== Segment start ==

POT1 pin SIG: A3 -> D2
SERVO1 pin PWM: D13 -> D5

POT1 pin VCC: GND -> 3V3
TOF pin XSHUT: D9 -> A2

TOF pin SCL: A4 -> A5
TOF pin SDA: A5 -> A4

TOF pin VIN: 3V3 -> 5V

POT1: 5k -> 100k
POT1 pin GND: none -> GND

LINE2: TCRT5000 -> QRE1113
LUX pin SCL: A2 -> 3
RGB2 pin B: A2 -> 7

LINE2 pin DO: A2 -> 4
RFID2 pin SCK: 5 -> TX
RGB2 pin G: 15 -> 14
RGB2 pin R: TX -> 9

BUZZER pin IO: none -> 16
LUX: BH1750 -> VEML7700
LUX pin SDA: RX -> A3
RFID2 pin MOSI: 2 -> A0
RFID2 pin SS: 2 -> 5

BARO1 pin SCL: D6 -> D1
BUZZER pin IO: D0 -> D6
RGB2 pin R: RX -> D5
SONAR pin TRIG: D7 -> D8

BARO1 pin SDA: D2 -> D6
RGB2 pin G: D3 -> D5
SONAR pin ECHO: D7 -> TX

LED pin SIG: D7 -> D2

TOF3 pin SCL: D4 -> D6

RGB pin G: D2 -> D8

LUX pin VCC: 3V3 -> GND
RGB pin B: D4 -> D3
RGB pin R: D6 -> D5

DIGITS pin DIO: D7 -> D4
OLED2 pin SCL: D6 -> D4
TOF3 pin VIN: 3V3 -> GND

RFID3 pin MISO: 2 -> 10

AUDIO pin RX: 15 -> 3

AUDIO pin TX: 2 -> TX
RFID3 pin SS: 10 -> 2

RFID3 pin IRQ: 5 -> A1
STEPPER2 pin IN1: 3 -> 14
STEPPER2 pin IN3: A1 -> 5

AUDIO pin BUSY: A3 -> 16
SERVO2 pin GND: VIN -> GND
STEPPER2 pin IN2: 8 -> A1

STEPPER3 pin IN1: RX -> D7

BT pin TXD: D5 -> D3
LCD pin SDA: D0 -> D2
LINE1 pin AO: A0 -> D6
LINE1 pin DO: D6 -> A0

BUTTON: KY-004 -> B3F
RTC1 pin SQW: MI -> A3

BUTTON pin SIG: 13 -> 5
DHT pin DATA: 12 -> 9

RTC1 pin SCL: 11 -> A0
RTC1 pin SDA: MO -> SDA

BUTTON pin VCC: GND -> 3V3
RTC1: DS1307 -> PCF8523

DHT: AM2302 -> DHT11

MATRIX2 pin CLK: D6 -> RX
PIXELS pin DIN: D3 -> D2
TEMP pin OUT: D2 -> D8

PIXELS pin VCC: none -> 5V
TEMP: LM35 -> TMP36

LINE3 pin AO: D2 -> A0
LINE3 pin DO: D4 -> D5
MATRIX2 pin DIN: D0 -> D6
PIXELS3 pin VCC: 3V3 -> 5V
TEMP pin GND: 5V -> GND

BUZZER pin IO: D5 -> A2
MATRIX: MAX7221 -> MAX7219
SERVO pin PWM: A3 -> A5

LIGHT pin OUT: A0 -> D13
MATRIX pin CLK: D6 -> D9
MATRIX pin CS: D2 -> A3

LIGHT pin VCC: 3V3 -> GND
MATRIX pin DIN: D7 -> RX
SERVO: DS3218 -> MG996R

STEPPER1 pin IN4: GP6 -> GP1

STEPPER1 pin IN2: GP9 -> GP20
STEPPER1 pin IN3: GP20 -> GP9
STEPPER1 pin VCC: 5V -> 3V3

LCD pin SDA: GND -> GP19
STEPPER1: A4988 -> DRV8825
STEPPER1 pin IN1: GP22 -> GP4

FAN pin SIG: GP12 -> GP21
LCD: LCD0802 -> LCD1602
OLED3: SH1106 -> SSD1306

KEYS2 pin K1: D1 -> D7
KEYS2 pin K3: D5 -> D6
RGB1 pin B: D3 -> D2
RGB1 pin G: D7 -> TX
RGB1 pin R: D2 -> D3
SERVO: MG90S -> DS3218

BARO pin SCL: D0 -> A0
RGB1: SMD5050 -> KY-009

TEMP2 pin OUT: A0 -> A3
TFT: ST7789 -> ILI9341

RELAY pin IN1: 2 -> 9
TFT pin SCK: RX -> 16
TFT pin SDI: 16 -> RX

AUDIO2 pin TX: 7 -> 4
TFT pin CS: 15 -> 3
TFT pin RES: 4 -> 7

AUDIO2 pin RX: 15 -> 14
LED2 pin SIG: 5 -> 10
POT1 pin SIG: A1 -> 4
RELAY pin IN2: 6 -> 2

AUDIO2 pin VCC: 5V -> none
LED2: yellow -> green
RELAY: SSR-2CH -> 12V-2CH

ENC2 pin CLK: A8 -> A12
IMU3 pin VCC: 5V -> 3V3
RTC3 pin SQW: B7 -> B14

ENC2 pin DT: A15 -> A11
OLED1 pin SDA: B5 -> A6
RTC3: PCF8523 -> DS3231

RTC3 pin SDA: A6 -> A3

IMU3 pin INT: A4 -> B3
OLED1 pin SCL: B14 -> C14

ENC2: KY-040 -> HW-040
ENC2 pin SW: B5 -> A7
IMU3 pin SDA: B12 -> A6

== Segment end ==

The task =>
Out of the material above, output word for word the line with "BUZZER pin IO: none -> 16", the line with "LED pin SIG: D7 -> D2", and all lines between them, with nothing else.

Result for this task =>
BUZZER pin IO: none -> 16
LUX: BH1750 -> VEML7700
LUX pin SDA: RX -> A3
RFID2 pin MOSI: 2 -> A0
RFID2 pin SS: 2 -> 5

BARO1 pin SCL: D6 -> D1
BUZZER pin IO: D0 -> D6
RGB2 pin R: RX -> D5
SONAR pin TRIG: D7 -> D8

BARO1 pin SDA: D2 -> D6
RGB2 pin G: D3 -> D5
SONAR pin ECHO: D7 -> TX

LED pin SIG: D7 -> D2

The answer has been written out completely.